### Records to process
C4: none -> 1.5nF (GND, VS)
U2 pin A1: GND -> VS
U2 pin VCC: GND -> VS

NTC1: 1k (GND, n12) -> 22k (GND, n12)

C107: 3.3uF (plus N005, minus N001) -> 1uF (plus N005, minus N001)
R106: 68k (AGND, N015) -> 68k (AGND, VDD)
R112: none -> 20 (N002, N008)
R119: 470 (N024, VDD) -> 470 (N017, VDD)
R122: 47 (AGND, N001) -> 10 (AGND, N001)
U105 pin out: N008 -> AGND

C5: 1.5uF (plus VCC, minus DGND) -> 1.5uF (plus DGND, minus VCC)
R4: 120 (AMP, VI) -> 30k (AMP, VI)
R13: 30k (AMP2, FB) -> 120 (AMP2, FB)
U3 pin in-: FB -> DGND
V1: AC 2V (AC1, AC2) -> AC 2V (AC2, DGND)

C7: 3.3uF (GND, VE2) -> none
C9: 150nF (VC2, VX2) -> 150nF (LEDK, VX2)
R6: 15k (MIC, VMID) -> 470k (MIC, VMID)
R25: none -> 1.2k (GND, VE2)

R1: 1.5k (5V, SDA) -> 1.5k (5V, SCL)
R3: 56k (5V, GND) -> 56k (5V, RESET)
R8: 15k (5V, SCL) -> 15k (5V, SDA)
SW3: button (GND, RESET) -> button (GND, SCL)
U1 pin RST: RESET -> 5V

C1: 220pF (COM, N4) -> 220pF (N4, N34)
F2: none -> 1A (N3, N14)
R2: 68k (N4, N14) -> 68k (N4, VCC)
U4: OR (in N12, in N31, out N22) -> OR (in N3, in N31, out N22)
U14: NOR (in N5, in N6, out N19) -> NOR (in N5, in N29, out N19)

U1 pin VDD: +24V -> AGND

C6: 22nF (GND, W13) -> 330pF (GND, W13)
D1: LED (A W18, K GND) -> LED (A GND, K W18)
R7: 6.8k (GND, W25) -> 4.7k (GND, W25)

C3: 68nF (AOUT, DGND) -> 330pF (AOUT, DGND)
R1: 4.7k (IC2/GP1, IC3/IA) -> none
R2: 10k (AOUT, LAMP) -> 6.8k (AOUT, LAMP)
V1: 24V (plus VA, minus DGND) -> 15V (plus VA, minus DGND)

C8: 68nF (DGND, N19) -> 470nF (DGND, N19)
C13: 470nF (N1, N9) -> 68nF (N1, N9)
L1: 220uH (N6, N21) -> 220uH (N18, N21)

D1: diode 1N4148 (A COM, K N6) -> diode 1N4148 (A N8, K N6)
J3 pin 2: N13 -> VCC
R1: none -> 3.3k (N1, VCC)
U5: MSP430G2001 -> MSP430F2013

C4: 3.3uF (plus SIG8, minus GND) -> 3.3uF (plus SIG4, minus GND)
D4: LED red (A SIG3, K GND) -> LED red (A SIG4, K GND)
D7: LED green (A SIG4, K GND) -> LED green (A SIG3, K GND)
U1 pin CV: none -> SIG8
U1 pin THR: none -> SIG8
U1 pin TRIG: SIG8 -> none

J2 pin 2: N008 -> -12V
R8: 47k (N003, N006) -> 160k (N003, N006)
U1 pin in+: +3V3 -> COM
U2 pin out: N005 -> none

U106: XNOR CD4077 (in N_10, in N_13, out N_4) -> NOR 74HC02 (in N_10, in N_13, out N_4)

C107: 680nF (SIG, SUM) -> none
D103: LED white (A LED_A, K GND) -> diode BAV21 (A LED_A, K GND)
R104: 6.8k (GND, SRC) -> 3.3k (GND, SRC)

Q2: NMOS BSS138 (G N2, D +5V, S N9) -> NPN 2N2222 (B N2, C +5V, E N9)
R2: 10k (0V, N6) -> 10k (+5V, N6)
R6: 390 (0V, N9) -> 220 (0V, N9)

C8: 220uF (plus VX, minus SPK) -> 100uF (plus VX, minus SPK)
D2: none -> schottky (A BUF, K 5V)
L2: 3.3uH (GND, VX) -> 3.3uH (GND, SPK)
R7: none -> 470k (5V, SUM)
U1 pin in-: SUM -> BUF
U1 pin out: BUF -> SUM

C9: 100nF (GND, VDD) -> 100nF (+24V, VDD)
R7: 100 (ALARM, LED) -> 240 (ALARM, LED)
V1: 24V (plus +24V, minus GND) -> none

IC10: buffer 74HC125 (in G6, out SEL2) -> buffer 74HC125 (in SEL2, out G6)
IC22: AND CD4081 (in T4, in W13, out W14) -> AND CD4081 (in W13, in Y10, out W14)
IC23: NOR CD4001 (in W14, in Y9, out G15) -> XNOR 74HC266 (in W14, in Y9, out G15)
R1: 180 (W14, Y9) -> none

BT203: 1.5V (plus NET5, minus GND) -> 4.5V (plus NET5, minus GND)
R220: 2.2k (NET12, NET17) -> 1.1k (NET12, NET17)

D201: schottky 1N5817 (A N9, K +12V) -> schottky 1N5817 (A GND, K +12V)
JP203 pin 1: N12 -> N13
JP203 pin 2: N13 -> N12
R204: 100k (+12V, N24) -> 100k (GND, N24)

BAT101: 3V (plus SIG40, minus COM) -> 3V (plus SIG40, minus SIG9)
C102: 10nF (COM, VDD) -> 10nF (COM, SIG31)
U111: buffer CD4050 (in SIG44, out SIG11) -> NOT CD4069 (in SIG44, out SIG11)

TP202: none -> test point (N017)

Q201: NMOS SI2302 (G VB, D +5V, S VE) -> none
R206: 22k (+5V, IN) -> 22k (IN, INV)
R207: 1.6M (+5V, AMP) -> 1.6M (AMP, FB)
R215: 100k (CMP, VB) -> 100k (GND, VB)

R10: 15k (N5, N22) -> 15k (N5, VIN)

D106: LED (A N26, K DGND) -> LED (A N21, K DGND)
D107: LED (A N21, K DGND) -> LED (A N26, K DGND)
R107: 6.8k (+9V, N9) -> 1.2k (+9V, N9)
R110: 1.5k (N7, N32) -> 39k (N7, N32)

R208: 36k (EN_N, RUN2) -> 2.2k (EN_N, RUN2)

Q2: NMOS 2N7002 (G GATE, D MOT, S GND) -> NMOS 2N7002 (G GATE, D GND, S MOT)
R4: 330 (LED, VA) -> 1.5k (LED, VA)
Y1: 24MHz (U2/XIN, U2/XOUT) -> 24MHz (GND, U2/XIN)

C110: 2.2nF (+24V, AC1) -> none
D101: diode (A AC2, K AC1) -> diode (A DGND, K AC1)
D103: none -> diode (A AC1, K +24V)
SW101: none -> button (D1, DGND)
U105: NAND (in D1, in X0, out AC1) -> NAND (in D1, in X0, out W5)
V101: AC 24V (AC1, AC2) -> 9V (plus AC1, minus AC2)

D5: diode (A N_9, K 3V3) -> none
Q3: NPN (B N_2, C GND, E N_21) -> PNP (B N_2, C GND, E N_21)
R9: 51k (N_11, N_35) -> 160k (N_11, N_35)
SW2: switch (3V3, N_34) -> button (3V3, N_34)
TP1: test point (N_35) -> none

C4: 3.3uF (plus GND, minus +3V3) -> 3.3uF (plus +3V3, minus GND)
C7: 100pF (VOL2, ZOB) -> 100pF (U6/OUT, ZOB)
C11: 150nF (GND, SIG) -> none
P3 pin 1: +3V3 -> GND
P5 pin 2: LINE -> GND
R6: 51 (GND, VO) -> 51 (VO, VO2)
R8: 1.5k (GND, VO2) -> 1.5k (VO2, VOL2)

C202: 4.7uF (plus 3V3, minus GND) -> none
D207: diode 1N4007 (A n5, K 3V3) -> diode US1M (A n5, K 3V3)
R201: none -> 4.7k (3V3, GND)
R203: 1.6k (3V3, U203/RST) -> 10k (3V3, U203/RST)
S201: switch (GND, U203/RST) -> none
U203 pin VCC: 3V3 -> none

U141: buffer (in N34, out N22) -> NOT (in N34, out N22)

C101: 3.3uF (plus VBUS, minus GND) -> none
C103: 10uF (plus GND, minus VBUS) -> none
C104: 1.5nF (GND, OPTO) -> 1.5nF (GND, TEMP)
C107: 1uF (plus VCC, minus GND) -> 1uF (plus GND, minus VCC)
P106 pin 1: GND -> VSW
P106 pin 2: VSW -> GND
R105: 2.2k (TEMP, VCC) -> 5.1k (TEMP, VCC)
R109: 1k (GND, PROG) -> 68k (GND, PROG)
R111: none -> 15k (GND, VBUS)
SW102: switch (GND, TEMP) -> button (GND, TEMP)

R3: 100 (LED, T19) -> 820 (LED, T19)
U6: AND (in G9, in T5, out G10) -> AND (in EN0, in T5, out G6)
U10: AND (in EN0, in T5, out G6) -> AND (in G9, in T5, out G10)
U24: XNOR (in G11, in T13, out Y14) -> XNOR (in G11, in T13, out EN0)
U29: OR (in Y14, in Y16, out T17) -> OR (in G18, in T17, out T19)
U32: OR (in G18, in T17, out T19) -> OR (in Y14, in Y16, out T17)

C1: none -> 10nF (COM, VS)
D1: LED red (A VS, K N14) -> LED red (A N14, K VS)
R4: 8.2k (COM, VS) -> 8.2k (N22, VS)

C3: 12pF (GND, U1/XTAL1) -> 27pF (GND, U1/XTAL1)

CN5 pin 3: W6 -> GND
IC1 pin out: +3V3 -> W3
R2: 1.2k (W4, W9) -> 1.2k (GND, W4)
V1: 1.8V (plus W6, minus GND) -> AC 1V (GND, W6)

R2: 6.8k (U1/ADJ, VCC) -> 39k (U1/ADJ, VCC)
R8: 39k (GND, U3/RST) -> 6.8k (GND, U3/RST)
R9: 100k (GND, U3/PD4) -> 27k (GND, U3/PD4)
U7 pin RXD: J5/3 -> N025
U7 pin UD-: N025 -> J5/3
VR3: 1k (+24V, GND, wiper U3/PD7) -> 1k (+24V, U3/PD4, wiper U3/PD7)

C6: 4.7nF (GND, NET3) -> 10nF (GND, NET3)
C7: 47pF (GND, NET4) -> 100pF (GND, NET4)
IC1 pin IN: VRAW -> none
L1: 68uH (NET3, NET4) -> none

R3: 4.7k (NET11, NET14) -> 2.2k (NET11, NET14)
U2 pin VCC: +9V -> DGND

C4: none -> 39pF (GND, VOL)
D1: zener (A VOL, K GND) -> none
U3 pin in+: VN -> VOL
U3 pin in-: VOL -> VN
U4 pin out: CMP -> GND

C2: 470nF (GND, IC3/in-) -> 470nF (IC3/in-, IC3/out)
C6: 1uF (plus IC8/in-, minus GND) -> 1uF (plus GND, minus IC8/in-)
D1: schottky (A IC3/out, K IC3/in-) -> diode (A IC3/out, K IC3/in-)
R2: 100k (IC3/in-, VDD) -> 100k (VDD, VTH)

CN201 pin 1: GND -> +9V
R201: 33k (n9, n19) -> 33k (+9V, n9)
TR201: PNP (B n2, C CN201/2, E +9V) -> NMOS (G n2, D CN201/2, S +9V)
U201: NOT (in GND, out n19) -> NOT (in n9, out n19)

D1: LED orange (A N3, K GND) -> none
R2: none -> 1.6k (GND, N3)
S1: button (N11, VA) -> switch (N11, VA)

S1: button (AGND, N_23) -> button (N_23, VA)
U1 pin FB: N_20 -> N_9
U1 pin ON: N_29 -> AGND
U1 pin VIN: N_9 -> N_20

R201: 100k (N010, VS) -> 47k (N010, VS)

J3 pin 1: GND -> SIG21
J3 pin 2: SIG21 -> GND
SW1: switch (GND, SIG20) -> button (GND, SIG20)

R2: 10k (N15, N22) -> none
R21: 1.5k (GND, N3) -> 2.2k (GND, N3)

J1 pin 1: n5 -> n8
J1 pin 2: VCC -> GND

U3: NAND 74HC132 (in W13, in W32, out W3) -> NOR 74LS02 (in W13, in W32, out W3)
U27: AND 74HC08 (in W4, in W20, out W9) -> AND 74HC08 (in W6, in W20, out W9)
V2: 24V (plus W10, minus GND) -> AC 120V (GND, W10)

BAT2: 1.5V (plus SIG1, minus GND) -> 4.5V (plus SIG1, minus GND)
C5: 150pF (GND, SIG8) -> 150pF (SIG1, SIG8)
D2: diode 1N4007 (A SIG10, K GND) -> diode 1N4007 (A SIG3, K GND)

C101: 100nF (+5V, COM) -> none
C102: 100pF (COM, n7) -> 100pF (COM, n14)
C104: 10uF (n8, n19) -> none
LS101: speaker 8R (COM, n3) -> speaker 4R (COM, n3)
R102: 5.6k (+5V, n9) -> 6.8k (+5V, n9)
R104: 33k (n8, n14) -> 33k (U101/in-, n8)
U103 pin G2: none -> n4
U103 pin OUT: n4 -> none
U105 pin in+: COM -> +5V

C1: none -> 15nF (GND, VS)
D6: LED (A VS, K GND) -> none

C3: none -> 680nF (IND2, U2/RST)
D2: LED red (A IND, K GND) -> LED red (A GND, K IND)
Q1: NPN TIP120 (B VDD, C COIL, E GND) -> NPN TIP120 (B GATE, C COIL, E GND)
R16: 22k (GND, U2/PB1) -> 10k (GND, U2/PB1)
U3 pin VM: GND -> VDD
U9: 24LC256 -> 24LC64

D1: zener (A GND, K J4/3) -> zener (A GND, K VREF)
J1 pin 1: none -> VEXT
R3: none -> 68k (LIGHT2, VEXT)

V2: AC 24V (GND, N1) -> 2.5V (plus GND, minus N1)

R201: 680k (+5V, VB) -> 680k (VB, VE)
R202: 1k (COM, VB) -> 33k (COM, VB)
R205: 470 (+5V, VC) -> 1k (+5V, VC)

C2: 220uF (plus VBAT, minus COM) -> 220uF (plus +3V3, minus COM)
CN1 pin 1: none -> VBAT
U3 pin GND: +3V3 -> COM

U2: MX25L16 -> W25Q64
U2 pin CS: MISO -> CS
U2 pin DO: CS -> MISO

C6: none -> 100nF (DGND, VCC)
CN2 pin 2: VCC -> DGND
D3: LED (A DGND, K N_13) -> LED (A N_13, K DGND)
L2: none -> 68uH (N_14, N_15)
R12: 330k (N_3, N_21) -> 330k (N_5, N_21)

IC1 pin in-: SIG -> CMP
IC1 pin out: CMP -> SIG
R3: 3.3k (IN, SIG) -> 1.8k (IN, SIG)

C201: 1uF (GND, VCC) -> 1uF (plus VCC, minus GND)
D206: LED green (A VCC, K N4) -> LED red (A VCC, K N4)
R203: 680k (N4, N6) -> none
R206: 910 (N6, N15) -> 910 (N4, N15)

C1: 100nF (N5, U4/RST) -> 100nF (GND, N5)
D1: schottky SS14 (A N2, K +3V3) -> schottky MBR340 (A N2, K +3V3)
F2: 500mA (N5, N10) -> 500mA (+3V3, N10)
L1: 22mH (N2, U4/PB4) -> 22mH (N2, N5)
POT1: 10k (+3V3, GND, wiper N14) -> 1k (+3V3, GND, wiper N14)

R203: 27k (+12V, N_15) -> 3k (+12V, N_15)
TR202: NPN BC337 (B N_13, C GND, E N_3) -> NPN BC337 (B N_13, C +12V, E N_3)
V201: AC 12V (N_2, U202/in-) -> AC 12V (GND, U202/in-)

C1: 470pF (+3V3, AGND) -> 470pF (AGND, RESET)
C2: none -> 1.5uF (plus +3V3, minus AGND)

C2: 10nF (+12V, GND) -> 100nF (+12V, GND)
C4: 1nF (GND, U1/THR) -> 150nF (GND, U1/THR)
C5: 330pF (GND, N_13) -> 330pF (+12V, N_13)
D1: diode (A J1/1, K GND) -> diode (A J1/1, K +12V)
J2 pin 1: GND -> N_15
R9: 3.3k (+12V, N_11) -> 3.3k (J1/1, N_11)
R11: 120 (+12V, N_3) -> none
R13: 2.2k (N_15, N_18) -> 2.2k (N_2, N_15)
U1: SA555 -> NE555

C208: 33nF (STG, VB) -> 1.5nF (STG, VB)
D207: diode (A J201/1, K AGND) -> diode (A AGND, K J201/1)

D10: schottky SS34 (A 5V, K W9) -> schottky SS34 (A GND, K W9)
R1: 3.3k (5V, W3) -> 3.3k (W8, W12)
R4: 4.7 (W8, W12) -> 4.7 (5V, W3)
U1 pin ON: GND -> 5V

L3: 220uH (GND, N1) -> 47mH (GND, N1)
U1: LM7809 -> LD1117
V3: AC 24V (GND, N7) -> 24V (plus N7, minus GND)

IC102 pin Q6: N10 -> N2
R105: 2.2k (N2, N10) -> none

### Your assignment
Restate, word for word and with nothing added, the lines from the beginning of the records above through the line that contains "R3: 56k (5V, GND) -> 56k (5V, RESET)".

### Written answer
C4: none -> 1.5nF (GND, VS)
U2 pin A1: GND -> VS
U2 pin VCC: GND -> VS

NTC1: 1k (GND, n12) -> 22k (GND, n12)

C107: 3.3uF (plus N005, minus N001) -> 1uF (plus N005, minus N001)
R106: 68k (AGND, N015) -> 68k (AGND, VDD)
R112: none -> 20 (N002, N008)
R119: 470 (N024, VDD) -> 470 (N017, VDD)
R122: 47 (AGND, N001) -> 10 (AGND, N001)
U105 pin out: N008 -> AGND

C5: 1.5uF (plus VCC, minus DGND) -> 1.5uF (plus DGND, minus VCC)
R4: 120 (AMP, VI) -> 30k (AMP, VI)
R13: 30k (AMP2, FB) -> 120 (AMP2, FB)
U3 pin in-: FB -> DGND
V1: AC 2V (AC1, AC2) -> AC 2V (AC2, DGND)

C7: 3.3uF (GND, VE2) -> none
C9: 150nF (VC2, VX2) -> 150nF (LEDK, VX2)
R6: 15k (MIC, VMID) -> 470k (MIC, VMID)
R25: none -> 1.2k (GND, VE2)

R1: 1.5k (5V, SDA) -> 1.5k (5V, SCL)
R3: 56k (5V, GND) -> 56k (5V, RESET)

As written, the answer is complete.